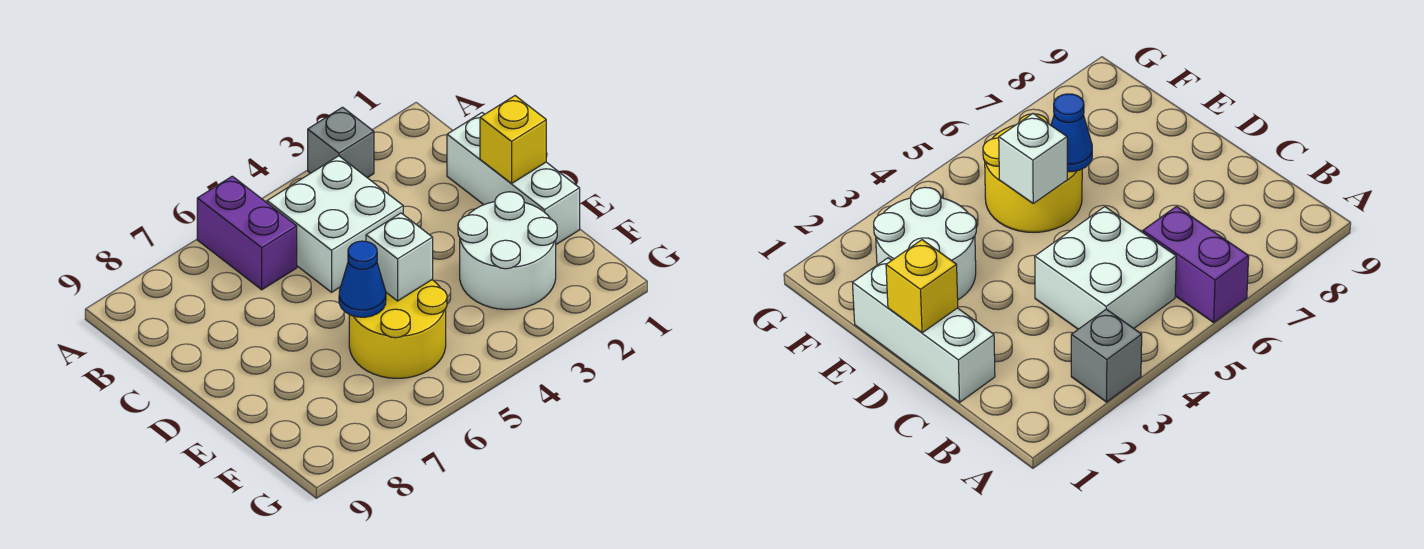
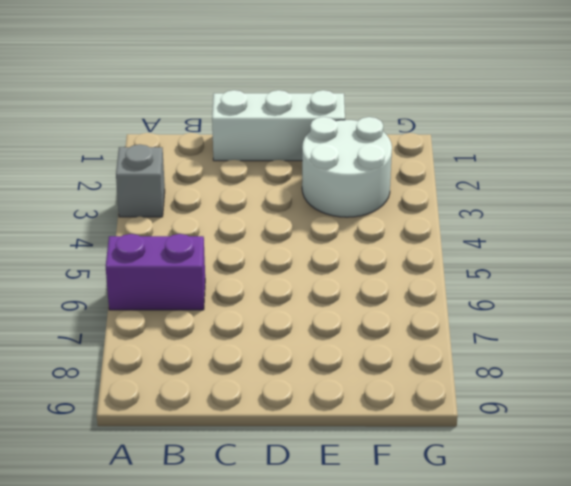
none -> white brick B4:C5 level 1
none -> yellow round brick E5:F6 level 1

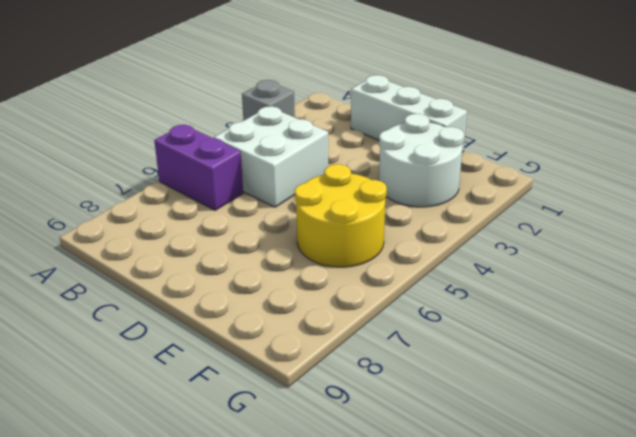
none -> yellow brick D1 level 2
none -> white brick E5 level 2

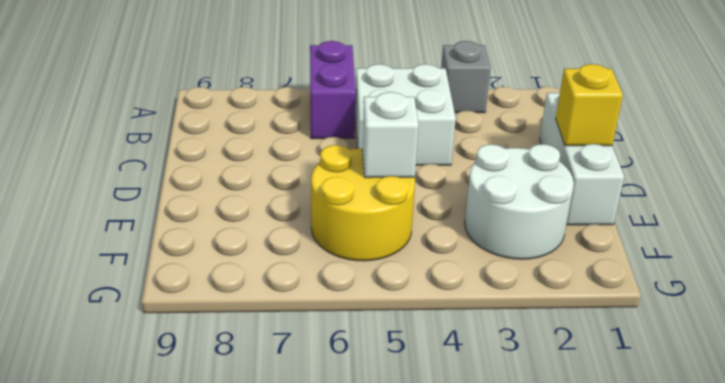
none -> blue cone E6 level 2

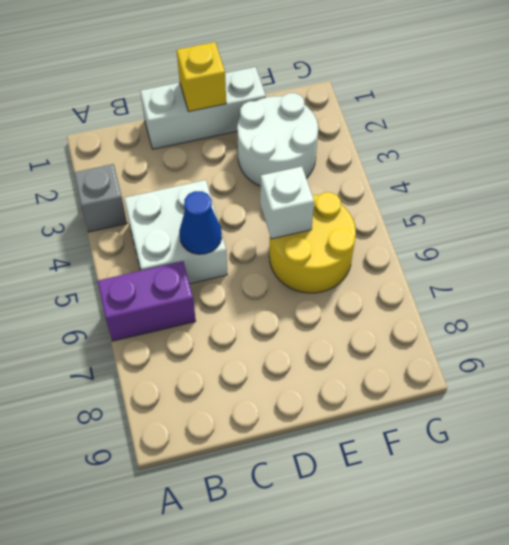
blue cone C5 level 2 -> blue cone E6 level 2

» **Aim of the task**:
Look over the entries above and tally the lines containing the string "white"; the answer is that total only.

» **Expected output**:
2